_ABOUT THIS TASK_
Where the string "bottle" occurs in a line of the entries below, copy that line.
Start of EXERCISE MATERIAL
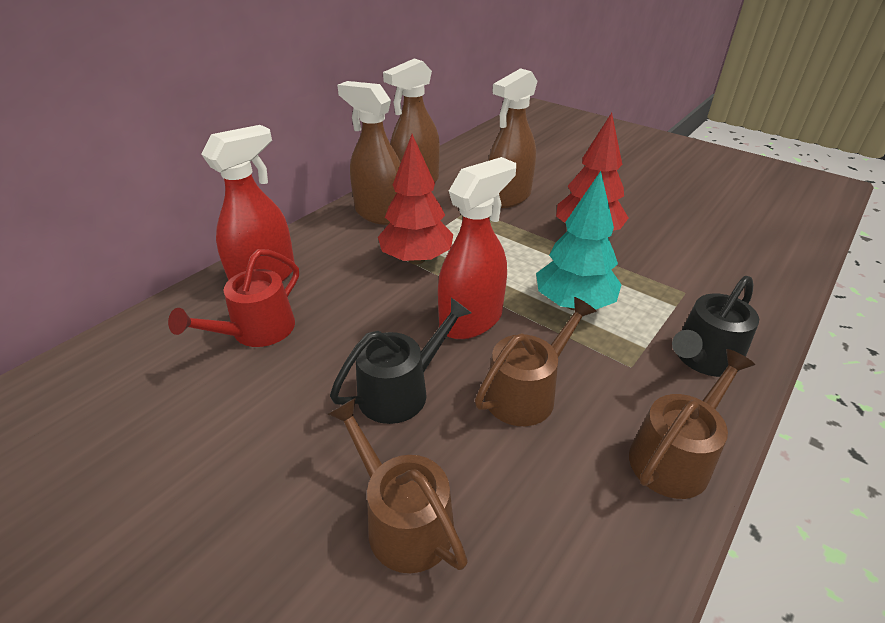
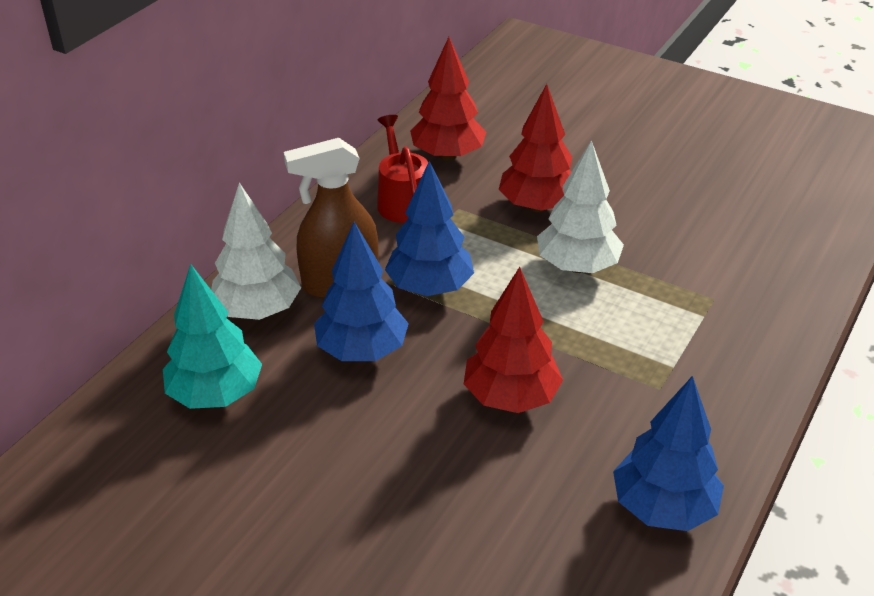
black watering can: 2 -> 0
blue tree: 0 -> 3
brown spray bottle: 3 -> 1
brown watering can: 3 -> 0
red spray bottle: 2 -> 0
red tree: 2 -> 3
white tree: 0 -> 2

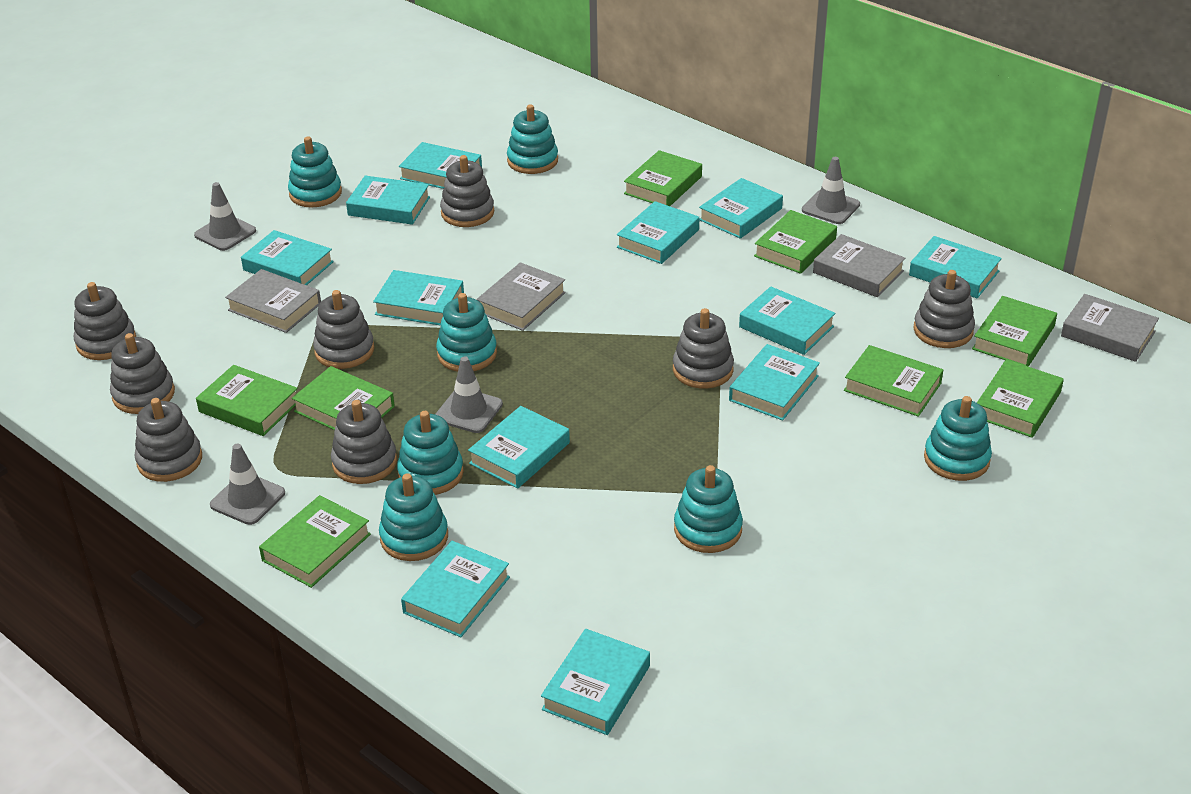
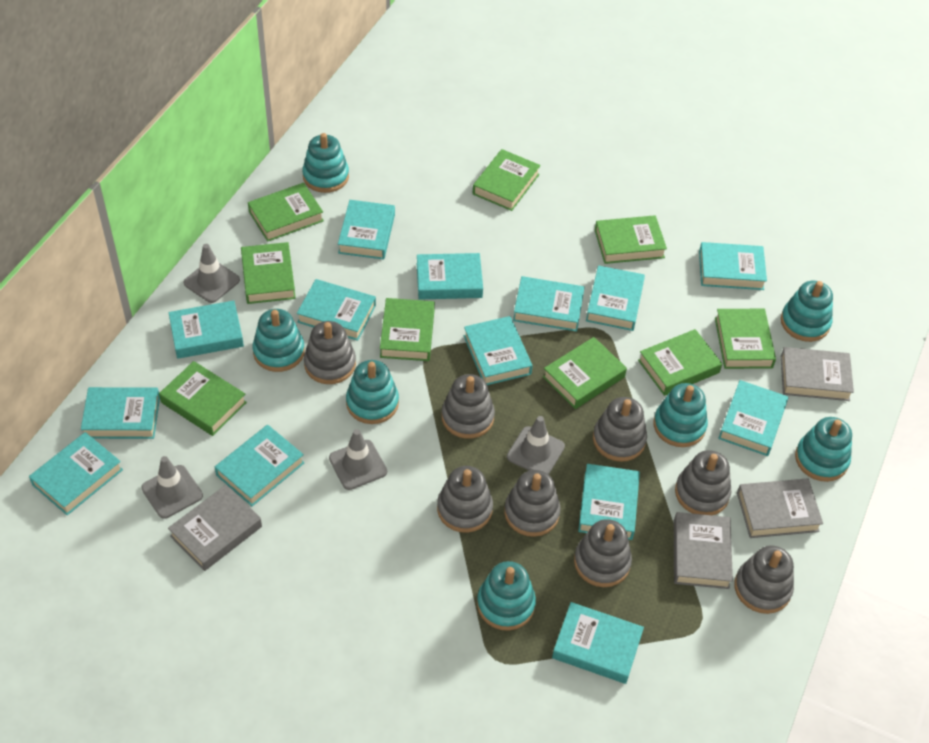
green book: 8 -> 9
turquoise book: 12 -> 14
End of EXERCISE MATERIAL
_SOLUTION TO THIS PROBLEM_
brown spray bottle: 3 -> 1
red spray bottle: 2 -> 0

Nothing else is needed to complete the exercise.